[Stored entries]
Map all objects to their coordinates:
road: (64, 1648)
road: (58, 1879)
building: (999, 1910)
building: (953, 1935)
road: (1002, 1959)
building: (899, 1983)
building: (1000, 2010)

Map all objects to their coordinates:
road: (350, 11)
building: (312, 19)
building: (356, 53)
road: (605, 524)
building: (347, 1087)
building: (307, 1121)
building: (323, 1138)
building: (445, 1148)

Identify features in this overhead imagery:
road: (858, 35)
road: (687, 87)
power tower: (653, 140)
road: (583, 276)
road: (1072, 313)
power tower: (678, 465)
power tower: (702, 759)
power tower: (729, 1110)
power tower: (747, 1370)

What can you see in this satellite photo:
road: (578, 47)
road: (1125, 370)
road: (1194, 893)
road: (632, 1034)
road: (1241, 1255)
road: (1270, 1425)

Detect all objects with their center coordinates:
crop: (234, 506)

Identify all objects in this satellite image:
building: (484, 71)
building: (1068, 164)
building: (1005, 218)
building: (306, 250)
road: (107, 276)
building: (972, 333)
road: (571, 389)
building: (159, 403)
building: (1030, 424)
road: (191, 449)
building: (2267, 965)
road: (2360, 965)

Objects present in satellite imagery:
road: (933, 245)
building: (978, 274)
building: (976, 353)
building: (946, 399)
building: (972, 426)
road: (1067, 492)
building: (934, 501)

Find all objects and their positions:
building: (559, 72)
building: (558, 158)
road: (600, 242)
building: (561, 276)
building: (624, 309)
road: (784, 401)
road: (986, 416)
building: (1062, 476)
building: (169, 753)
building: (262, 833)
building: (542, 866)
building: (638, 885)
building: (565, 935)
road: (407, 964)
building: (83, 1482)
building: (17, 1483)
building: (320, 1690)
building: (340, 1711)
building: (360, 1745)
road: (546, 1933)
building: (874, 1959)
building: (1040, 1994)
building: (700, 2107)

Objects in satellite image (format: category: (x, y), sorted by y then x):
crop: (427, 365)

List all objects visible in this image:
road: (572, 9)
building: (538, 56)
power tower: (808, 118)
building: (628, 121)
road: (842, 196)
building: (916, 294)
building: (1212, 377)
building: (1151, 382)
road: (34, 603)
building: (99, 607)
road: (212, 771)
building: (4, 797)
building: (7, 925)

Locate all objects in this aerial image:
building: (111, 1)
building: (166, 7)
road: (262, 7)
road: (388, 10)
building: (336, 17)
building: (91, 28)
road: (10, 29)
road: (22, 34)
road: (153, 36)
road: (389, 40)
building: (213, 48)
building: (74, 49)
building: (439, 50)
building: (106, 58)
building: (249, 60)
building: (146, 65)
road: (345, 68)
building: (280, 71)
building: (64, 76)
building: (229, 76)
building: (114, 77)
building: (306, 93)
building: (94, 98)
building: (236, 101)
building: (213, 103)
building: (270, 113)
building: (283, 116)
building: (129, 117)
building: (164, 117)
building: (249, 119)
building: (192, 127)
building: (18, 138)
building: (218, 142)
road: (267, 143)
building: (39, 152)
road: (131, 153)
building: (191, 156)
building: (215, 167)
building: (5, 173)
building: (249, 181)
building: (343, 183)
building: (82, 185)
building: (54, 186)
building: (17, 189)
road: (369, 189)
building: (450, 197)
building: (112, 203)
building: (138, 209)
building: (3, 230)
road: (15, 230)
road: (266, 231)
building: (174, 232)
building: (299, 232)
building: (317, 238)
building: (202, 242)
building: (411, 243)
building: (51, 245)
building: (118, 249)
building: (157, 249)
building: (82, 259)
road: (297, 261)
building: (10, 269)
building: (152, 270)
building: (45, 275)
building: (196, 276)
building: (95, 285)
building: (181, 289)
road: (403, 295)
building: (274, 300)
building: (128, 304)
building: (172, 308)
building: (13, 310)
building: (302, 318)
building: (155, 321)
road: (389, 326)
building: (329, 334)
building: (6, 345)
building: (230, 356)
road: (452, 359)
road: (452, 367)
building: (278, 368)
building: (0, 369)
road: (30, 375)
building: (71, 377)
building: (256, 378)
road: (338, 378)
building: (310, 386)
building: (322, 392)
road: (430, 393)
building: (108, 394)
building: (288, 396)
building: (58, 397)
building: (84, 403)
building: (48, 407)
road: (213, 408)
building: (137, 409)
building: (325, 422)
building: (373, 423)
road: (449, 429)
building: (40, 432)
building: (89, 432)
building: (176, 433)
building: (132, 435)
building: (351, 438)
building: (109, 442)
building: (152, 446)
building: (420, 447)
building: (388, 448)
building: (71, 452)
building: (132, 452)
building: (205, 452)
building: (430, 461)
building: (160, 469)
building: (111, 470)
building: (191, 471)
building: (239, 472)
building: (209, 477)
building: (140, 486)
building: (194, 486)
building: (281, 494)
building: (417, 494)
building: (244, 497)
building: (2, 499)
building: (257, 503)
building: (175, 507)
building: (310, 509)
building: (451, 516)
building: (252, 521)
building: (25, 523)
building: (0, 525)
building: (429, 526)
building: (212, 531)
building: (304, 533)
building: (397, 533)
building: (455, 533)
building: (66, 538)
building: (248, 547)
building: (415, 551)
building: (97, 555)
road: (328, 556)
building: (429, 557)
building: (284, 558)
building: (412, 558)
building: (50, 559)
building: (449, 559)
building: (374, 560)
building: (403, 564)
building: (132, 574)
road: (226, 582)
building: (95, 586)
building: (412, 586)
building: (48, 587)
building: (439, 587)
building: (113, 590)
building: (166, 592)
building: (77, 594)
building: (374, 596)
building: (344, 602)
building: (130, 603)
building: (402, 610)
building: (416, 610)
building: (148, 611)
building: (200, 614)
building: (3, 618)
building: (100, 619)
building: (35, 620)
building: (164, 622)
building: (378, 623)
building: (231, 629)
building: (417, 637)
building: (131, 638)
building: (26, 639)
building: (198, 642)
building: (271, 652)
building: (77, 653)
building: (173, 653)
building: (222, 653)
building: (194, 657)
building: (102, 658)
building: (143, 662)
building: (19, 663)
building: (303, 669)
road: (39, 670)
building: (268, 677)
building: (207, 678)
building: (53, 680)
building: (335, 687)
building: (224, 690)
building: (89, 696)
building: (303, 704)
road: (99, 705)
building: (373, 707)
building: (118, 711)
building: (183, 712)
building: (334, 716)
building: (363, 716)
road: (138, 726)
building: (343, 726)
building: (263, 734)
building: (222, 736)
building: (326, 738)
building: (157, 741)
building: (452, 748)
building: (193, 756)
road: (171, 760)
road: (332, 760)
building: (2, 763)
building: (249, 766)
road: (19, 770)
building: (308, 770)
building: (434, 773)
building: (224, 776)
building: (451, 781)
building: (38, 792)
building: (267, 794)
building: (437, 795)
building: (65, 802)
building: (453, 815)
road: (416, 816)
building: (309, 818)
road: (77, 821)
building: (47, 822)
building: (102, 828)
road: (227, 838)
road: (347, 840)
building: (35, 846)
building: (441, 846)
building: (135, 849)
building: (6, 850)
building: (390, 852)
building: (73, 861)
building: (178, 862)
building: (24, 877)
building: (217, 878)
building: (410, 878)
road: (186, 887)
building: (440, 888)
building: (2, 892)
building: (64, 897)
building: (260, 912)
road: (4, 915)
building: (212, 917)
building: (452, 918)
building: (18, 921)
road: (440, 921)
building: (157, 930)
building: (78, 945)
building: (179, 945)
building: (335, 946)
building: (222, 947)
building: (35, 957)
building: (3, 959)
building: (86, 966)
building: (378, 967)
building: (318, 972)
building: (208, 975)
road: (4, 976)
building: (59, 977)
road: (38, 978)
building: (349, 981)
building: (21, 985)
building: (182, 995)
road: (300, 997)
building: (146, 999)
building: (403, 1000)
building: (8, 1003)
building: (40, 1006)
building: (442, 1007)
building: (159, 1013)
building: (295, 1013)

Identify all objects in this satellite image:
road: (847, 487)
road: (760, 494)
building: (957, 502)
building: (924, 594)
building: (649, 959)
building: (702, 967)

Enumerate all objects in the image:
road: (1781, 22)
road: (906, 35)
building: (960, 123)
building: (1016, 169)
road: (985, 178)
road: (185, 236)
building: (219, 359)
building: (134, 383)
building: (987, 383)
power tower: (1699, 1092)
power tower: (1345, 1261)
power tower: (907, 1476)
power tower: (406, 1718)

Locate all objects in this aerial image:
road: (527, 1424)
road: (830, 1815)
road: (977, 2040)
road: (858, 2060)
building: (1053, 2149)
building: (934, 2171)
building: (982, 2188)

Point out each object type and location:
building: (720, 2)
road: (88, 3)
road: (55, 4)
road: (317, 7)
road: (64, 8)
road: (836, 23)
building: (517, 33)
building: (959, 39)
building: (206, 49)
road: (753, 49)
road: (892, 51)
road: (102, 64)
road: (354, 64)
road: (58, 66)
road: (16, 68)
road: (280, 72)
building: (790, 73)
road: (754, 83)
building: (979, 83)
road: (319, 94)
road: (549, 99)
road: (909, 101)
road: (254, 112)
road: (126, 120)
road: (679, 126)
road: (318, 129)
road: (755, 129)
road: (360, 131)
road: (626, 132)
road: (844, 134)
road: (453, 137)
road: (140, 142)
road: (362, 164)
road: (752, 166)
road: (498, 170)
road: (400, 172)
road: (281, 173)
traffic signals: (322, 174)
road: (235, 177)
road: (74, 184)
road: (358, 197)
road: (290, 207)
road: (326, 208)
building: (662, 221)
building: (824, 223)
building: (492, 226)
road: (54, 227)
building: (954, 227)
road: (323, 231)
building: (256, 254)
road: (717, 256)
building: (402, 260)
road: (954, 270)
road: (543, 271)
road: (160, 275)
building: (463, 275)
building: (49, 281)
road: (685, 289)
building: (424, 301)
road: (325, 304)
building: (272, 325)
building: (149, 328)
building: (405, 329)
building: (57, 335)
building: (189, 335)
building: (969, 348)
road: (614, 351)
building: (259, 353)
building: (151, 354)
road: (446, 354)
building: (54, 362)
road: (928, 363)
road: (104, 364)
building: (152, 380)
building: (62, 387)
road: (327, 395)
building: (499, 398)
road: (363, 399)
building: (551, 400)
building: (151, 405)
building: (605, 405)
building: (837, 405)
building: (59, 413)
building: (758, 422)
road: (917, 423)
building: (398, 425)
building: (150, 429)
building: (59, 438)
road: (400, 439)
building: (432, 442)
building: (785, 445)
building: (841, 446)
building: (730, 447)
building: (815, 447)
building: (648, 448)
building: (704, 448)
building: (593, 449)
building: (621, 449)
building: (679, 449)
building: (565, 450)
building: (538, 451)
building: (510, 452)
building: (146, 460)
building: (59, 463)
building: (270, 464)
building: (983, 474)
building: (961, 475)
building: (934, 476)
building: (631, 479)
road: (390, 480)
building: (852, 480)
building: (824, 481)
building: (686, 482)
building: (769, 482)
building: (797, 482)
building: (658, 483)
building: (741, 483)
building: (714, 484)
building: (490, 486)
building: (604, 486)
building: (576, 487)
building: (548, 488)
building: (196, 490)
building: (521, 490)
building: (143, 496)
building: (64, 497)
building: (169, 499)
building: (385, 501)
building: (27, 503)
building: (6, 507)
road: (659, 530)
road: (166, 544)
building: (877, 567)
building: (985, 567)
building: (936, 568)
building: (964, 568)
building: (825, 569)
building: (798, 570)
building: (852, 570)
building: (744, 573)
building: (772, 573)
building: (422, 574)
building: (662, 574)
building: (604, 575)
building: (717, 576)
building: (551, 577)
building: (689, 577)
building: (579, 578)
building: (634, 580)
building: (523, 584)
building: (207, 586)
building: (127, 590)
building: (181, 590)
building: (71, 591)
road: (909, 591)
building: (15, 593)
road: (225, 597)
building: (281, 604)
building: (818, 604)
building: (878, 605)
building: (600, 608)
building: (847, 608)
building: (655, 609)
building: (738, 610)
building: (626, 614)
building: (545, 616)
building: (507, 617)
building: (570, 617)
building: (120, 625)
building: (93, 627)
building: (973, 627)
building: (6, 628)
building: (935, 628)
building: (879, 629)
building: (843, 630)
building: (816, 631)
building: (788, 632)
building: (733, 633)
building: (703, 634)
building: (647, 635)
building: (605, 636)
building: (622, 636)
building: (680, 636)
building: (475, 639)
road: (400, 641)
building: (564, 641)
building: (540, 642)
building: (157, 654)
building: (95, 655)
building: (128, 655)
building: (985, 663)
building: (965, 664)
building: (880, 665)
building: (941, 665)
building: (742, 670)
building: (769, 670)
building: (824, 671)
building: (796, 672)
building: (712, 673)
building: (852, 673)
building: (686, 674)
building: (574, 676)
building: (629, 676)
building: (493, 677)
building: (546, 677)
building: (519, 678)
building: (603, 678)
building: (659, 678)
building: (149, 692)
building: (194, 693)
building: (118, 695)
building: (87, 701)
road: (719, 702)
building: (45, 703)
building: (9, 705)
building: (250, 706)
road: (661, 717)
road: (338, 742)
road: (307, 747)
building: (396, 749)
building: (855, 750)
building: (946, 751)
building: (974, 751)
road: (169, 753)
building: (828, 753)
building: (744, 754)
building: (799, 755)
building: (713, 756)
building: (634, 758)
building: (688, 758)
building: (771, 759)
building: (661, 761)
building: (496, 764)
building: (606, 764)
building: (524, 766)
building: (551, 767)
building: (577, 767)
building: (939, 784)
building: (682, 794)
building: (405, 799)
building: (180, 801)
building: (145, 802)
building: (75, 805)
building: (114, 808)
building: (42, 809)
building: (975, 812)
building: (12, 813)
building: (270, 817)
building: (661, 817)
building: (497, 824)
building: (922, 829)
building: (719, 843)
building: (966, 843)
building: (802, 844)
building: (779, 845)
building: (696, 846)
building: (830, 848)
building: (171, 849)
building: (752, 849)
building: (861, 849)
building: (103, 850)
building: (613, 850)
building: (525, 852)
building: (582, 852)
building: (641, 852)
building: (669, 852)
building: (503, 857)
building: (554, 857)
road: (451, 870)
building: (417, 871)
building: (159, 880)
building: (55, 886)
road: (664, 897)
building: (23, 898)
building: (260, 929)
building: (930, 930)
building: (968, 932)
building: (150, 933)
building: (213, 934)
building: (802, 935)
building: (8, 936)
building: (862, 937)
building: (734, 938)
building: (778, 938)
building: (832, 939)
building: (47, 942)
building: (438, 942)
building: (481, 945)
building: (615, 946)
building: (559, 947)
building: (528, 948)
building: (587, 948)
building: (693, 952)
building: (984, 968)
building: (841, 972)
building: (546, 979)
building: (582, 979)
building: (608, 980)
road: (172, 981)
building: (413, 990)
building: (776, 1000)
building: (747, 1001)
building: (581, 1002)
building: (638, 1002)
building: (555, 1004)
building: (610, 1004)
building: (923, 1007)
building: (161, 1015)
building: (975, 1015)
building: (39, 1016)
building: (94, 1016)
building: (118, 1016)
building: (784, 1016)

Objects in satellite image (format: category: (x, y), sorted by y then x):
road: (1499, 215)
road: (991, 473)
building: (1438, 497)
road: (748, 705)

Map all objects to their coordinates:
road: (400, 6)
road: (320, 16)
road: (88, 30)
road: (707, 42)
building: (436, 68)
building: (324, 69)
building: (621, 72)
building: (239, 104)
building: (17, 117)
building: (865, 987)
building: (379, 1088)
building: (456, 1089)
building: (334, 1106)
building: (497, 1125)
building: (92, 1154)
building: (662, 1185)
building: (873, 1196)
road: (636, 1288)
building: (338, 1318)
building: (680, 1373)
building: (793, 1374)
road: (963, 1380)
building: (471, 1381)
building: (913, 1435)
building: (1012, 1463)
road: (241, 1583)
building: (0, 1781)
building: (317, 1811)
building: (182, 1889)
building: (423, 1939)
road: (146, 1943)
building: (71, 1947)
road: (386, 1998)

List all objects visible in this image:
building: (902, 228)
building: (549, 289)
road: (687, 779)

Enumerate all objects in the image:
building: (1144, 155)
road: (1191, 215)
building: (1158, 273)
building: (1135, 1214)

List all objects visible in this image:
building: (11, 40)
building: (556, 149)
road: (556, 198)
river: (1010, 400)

§ Aim of the exercise
Find the word "tower" in the data and show each line that holds it.

§ Answer below
power tower: (653, 140)
power tower: (678, 465)
power tower: (702, 759)
power tower: (729, 1110)
power tower: (747, 1370)
power tower: (808, 118)
power tower: (1699, 1092)
power tower: (1345, 1261)
power tower: (907, 1476)
power tower: (406, 1718)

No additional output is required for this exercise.